### Record set

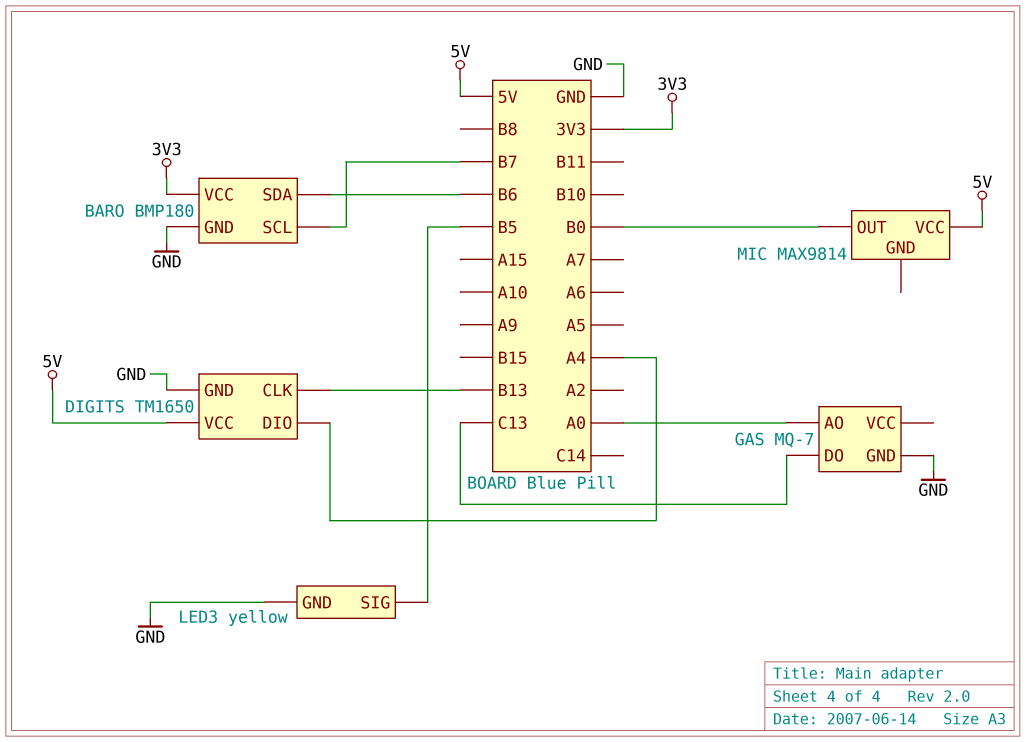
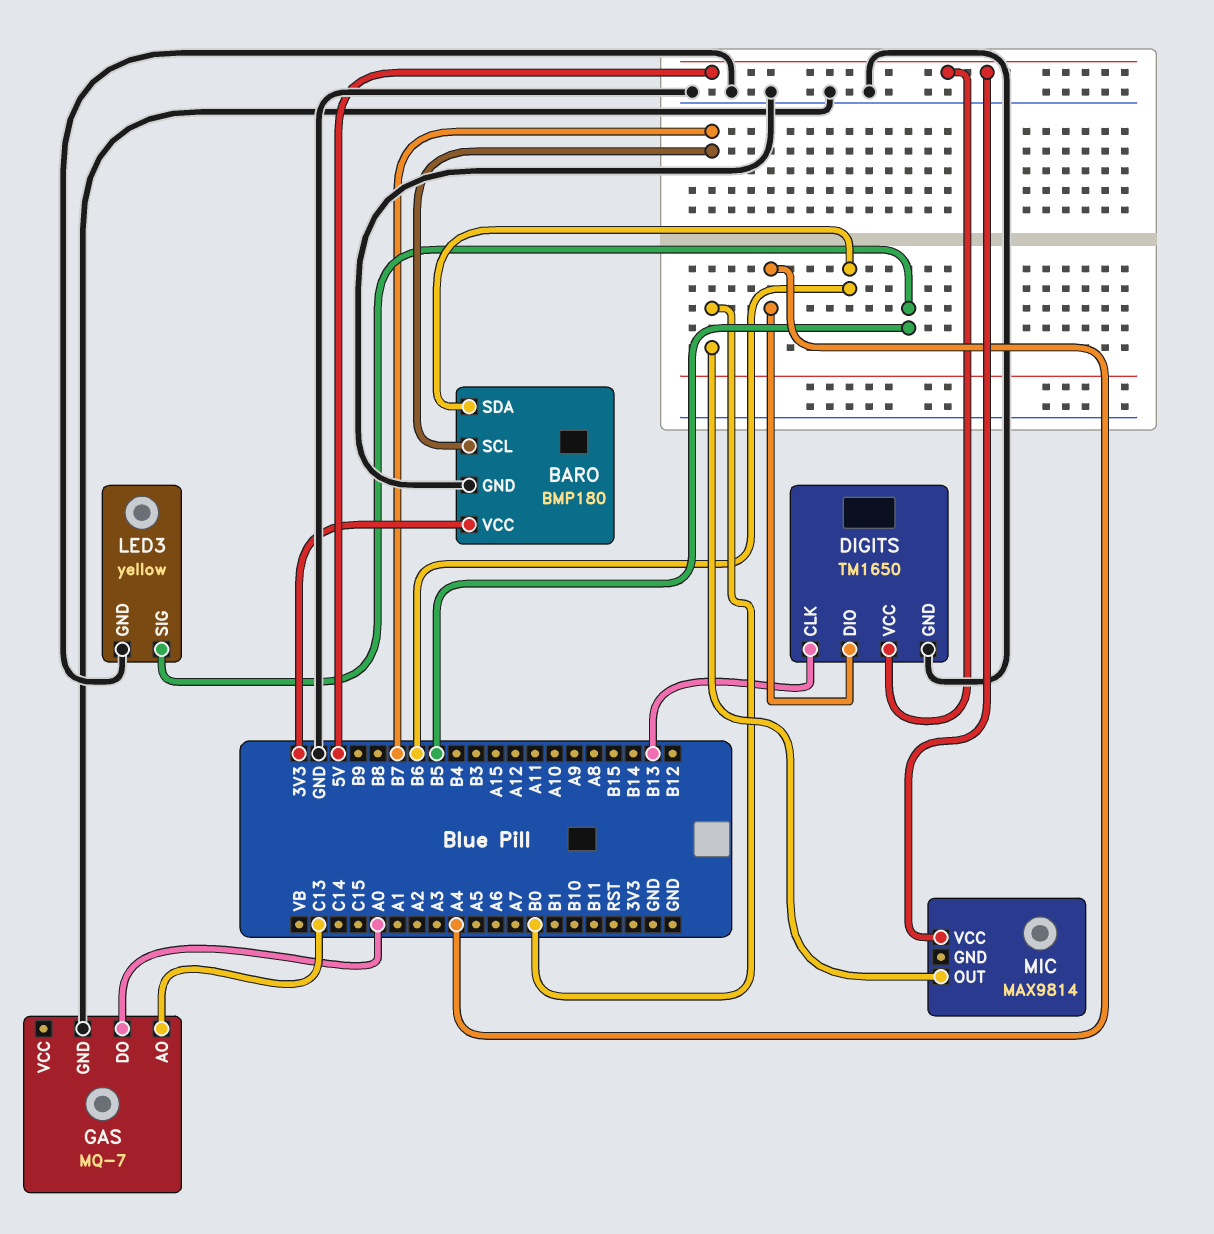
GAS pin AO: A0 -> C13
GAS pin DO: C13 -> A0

######
### Record set

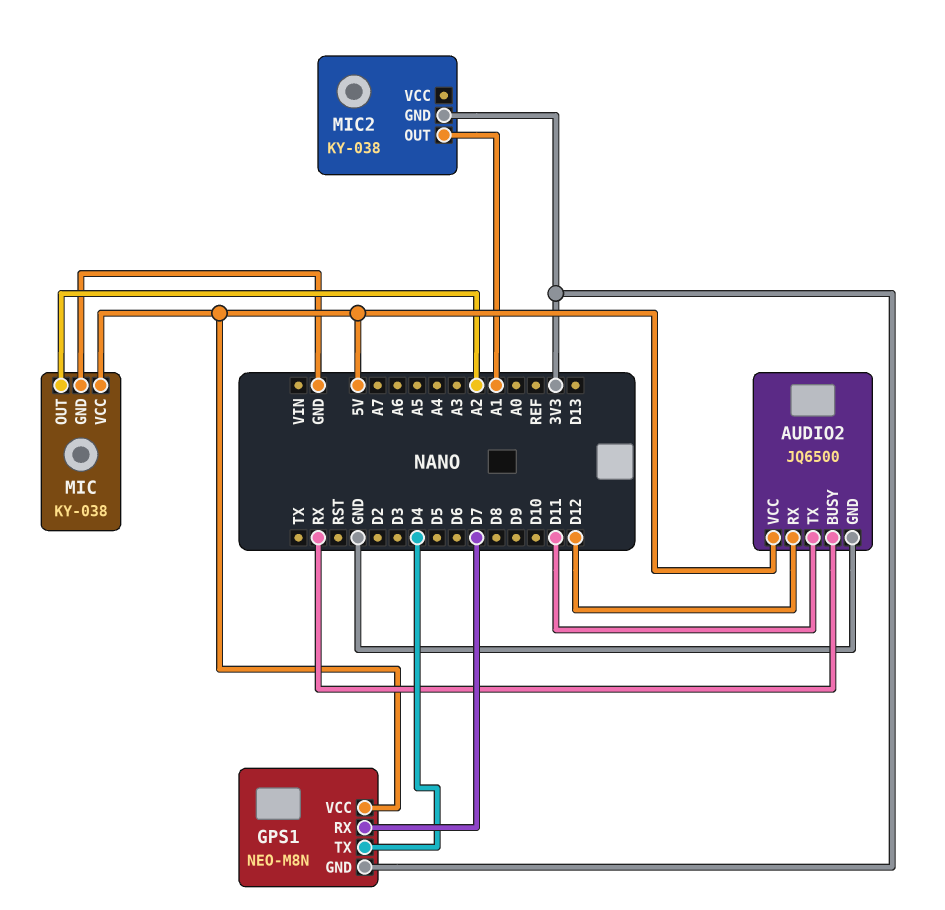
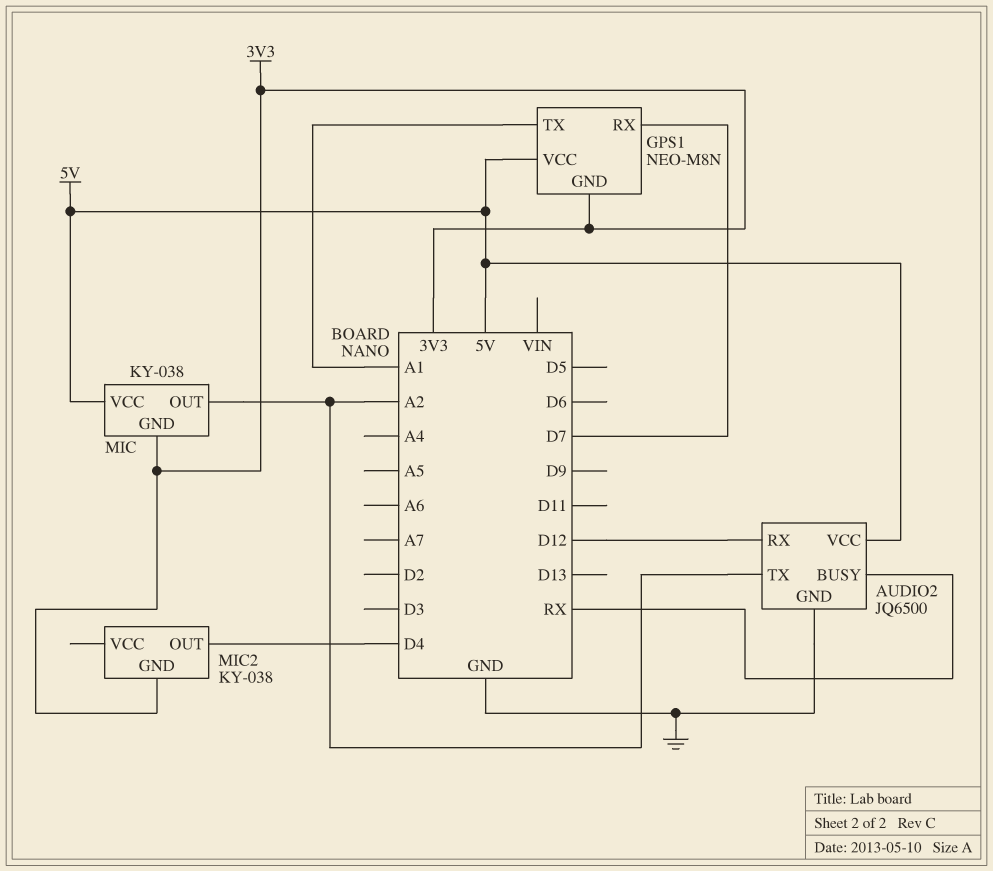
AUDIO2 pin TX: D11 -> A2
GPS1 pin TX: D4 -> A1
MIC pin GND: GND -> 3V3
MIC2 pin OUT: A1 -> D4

######
### Record set

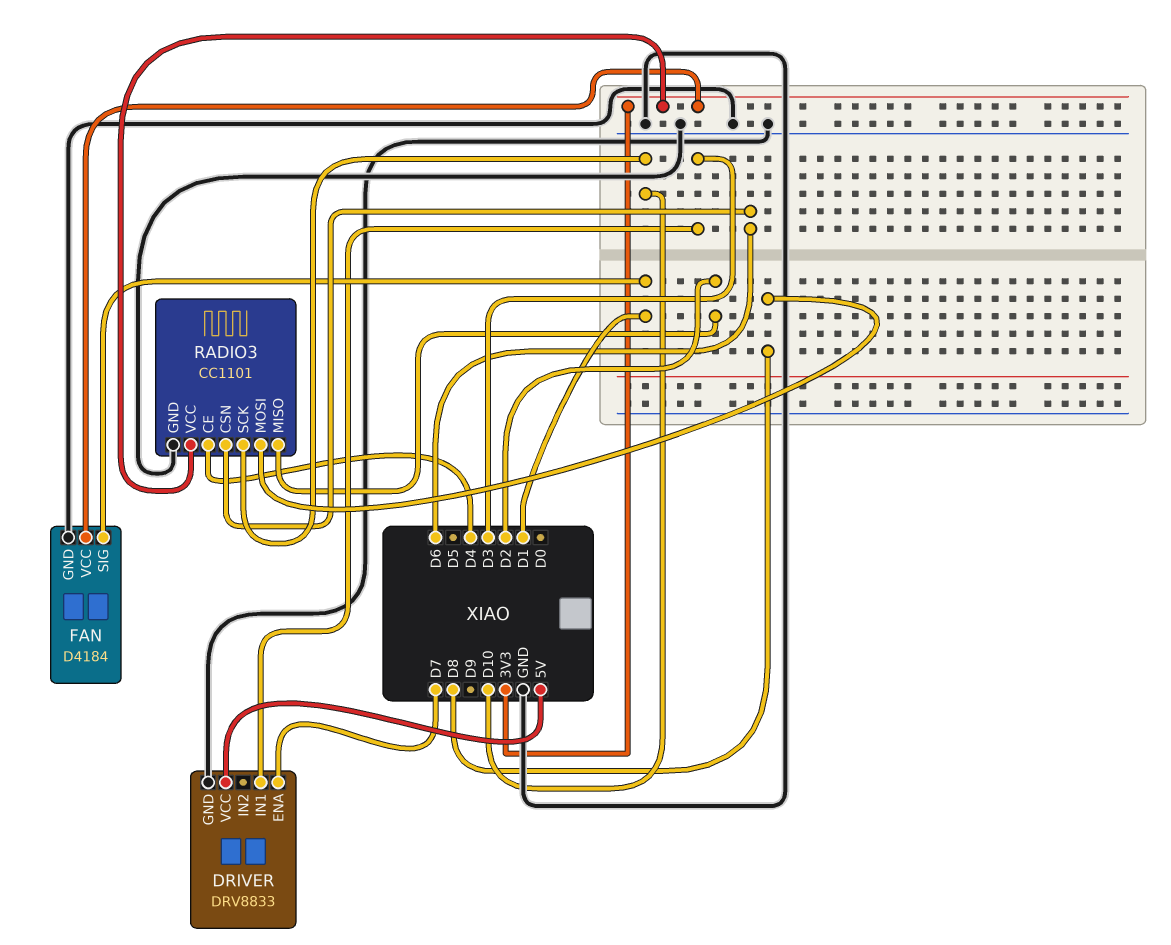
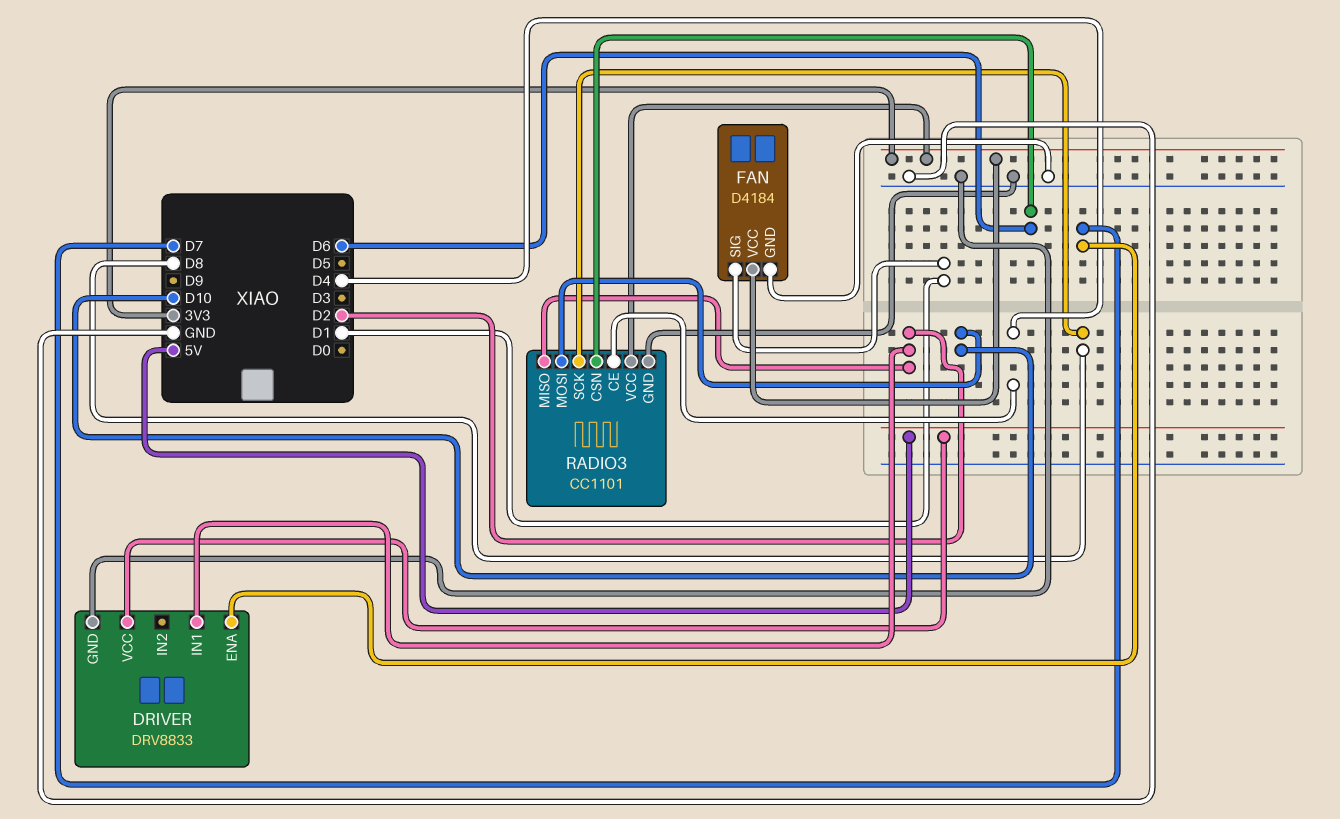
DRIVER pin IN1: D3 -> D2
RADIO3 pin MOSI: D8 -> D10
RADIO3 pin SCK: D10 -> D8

######

Aim of the exercise
Output only an exact transcription of the lines above from the one with "DRIVER pin IN1: D3 -> D2" up to and including the one with "RADIO3 pin SCK: D10 -> D8".

Task answer
DRIVER pin IN1: D3 -> D2
RADIO3 pin MOSI: D8 -> D10
RADIO3 pin SCK: D10 -> D8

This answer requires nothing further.